:: What is expected ::
Although the records contain pictures, none belong in the copy: restate word for word only the lines from the one with "BZ1: buzzer 12V" through the one with "U2 pin VIN: VIN -> DGND", both included.

:: Given information ::
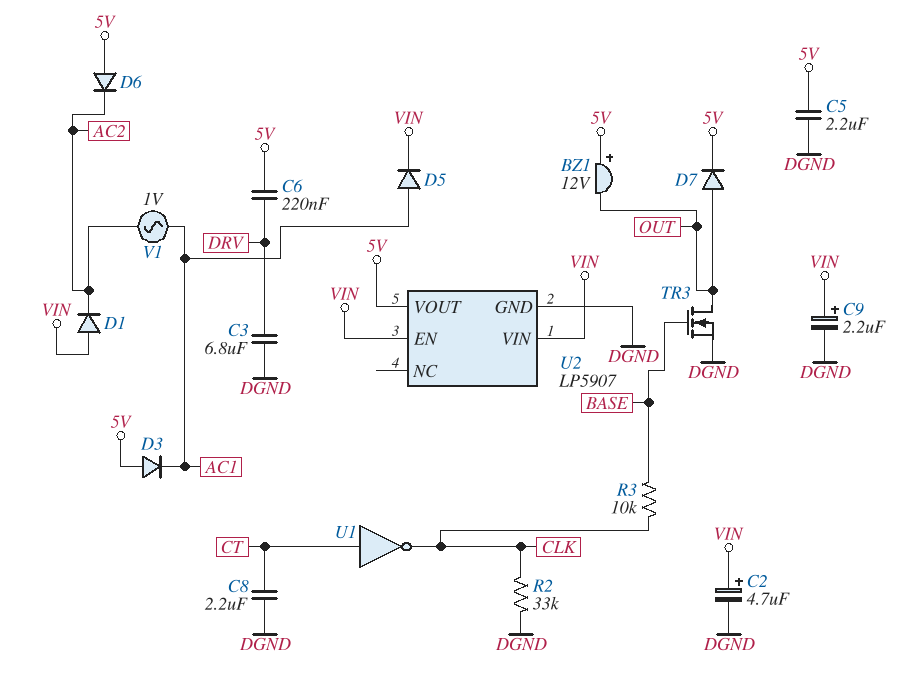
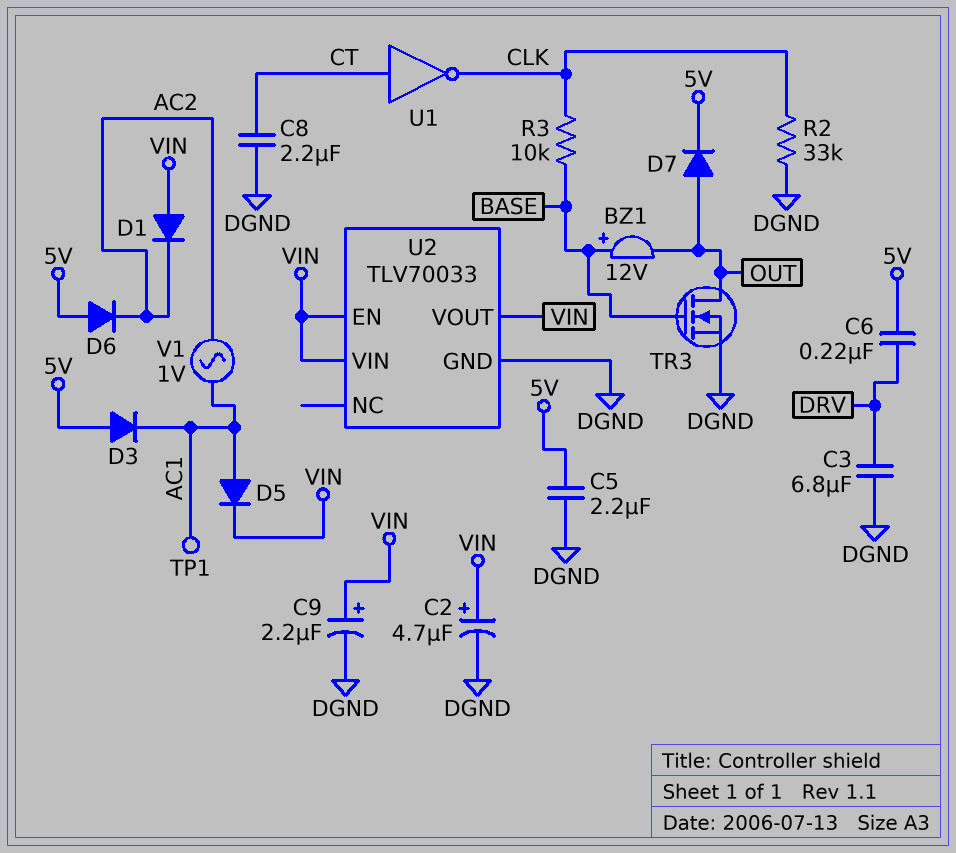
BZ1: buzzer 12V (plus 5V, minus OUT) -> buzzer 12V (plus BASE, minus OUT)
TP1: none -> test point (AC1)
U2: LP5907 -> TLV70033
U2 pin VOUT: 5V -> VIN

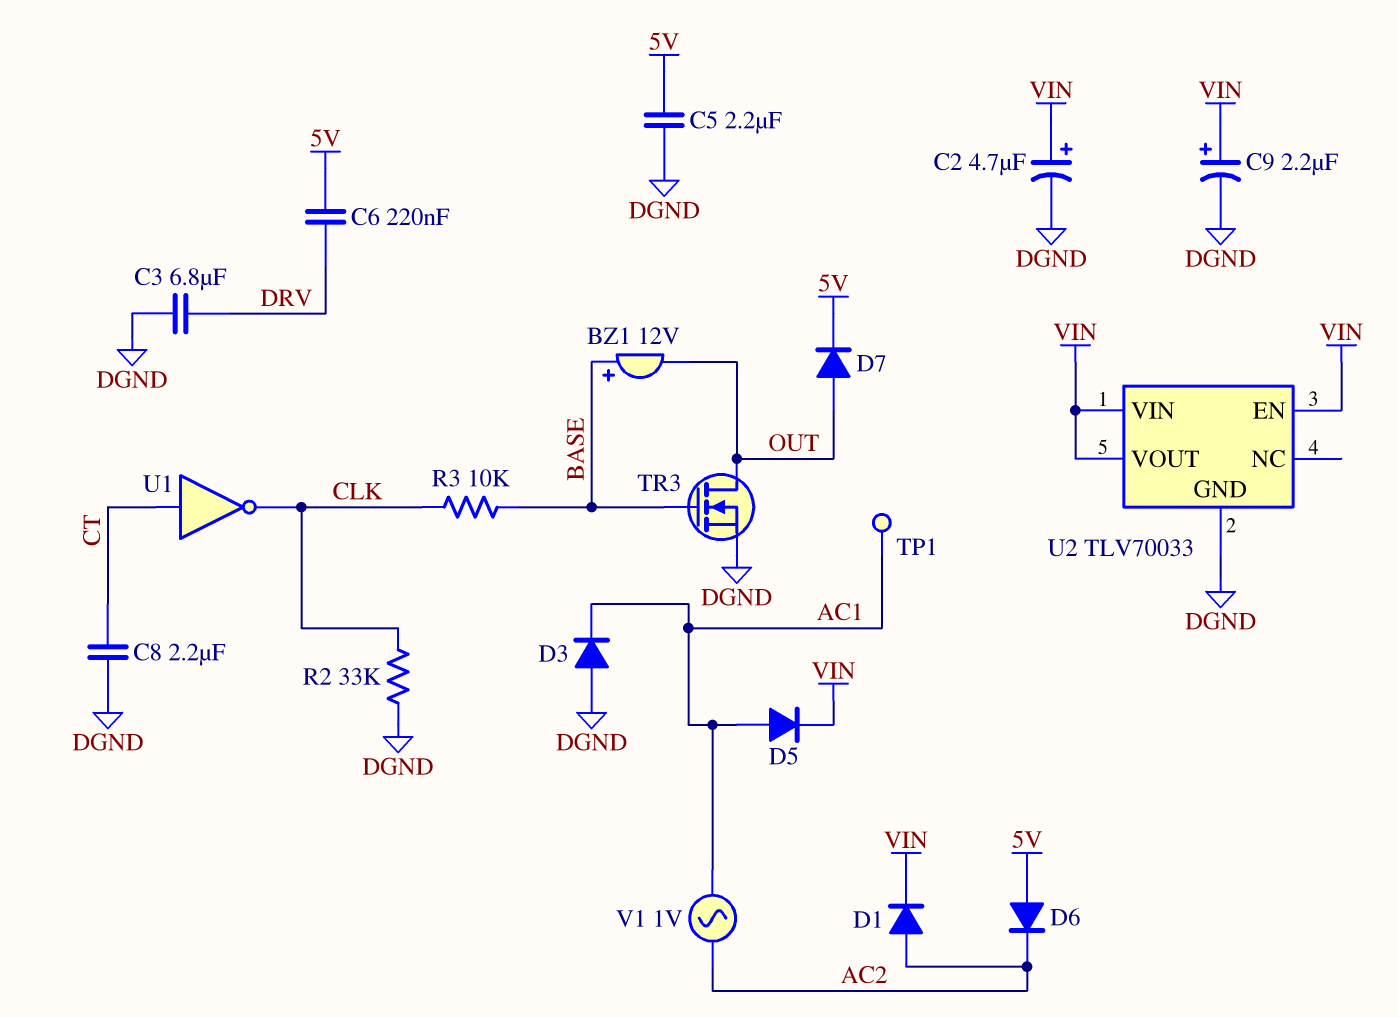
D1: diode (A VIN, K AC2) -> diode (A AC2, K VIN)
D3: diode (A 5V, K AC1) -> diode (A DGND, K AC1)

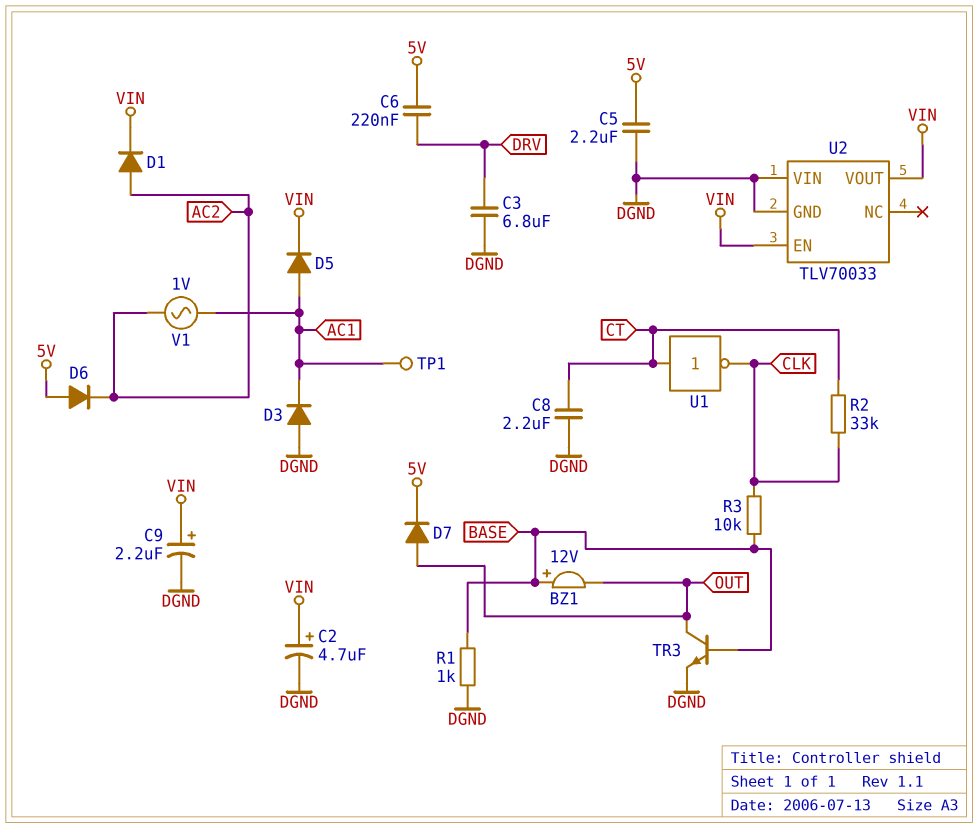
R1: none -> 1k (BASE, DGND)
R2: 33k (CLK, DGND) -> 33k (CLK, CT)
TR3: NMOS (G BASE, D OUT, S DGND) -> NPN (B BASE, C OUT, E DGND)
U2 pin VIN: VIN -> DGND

* * *

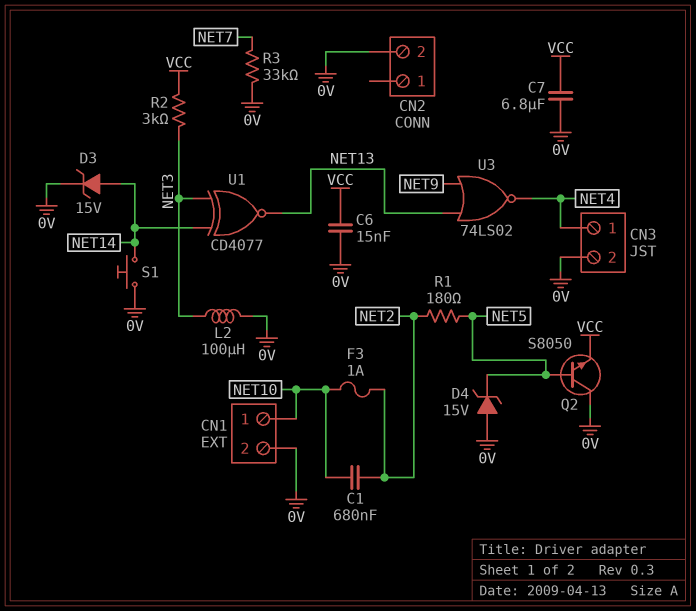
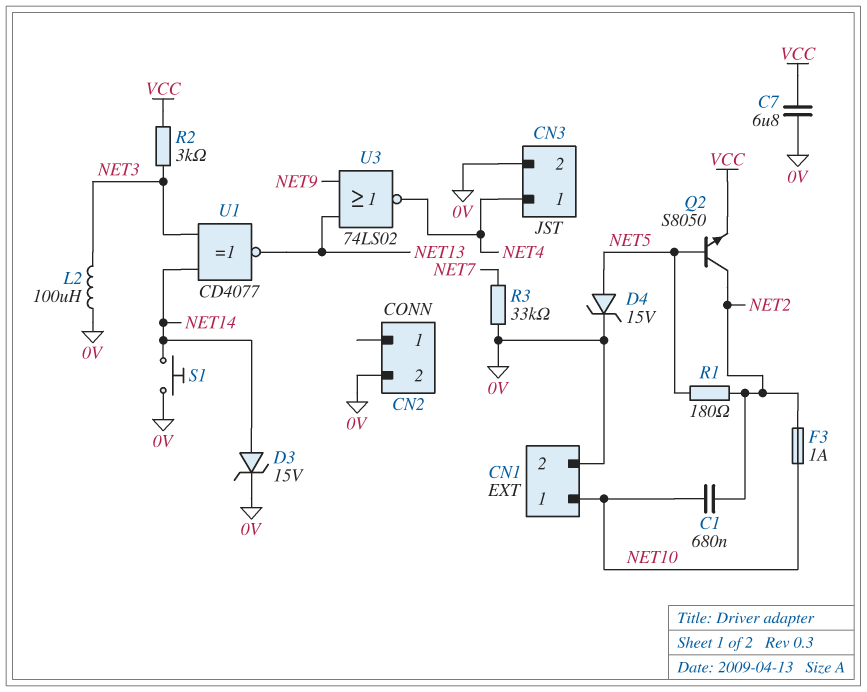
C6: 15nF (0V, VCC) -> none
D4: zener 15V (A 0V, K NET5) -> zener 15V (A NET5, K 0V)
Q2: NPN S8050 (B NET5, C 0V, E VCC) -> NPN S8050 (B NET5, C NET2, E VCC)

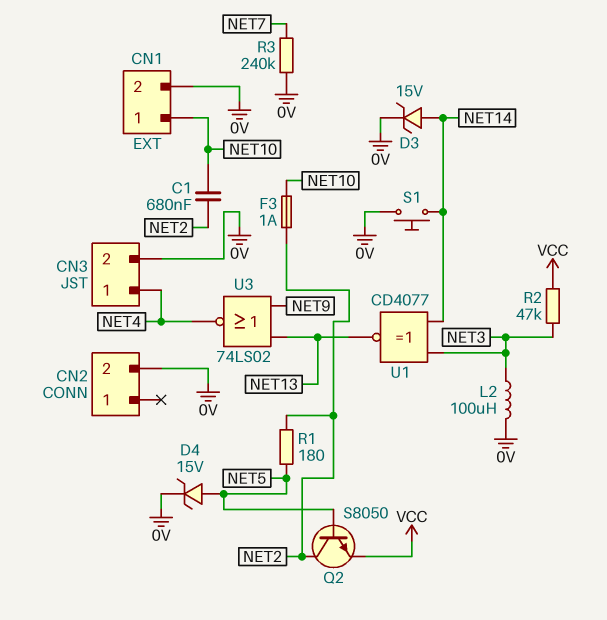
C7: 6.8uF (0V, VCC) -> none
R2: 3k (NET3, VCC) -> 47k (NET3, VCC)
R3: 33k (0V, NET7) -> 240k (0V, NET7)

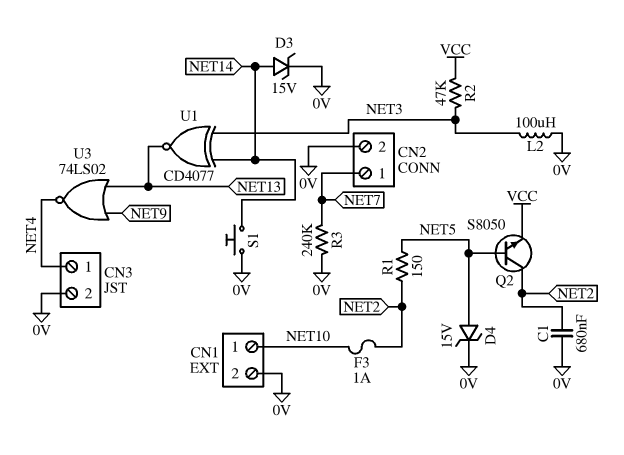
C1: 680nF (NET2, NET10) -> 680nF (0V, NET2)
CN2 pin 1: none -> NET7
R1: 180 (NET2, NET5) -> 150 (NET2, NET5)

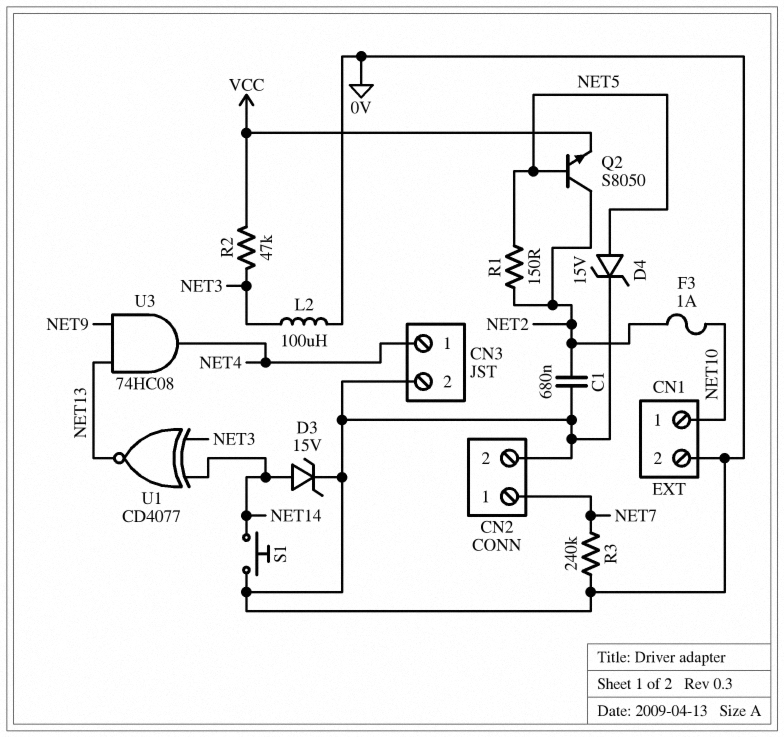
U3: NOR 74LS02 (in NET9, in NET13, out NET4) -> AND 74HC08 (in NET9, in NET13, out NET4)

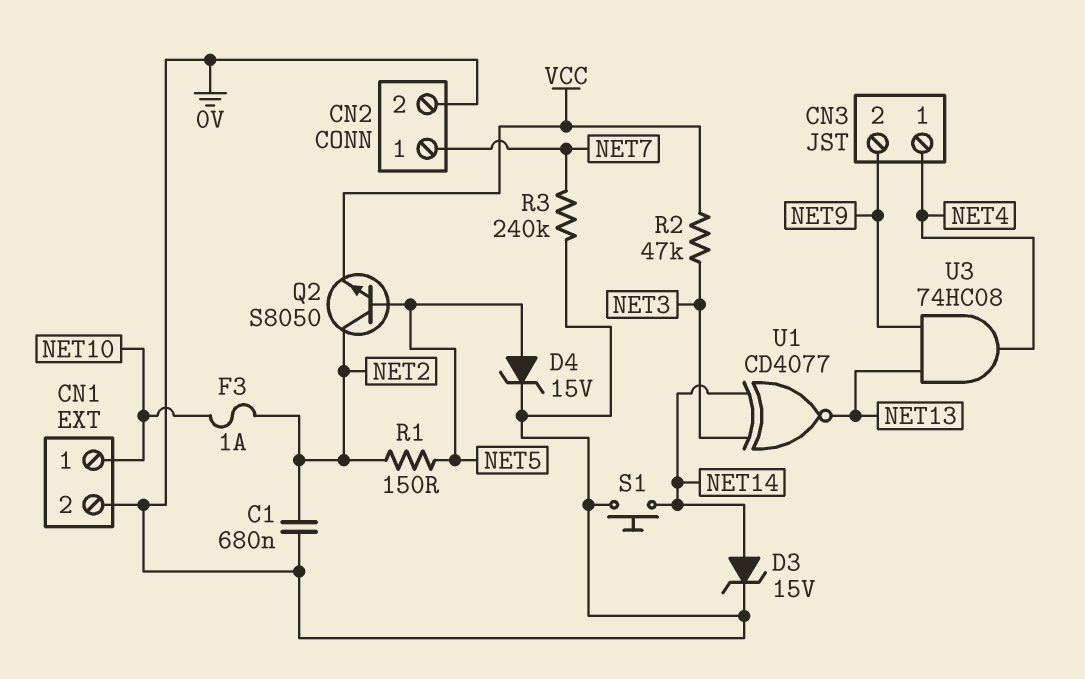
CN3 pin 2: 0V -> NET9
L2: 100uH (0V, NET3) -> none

:: Response to the task ::
BZ1: buzzer 12V (plus 5V, minus OUT) -> buzzer 12V (plus BASE, minus OUT)
TP1: none -> test point (AC1)
U2: LP5907 -> TLV70033
U2 pin VOUT: 5V -> VIN

D1: diode (A VIN, K AC2) -> diode (A AC2, K VIN)
D3: diode (A 5V, K AC1) -> diode (A DGND, K AC1)

R1: none -> 1k (BASE, DGND)
R2: 33k (CLK, DGND) -> 33k (CLK, CT)
TR3: NMOS (G BASE, D OUT, S DGND) -> NPN (B BASE, C OUT, E DGND)
U2 pin VIN: VIN -> DGND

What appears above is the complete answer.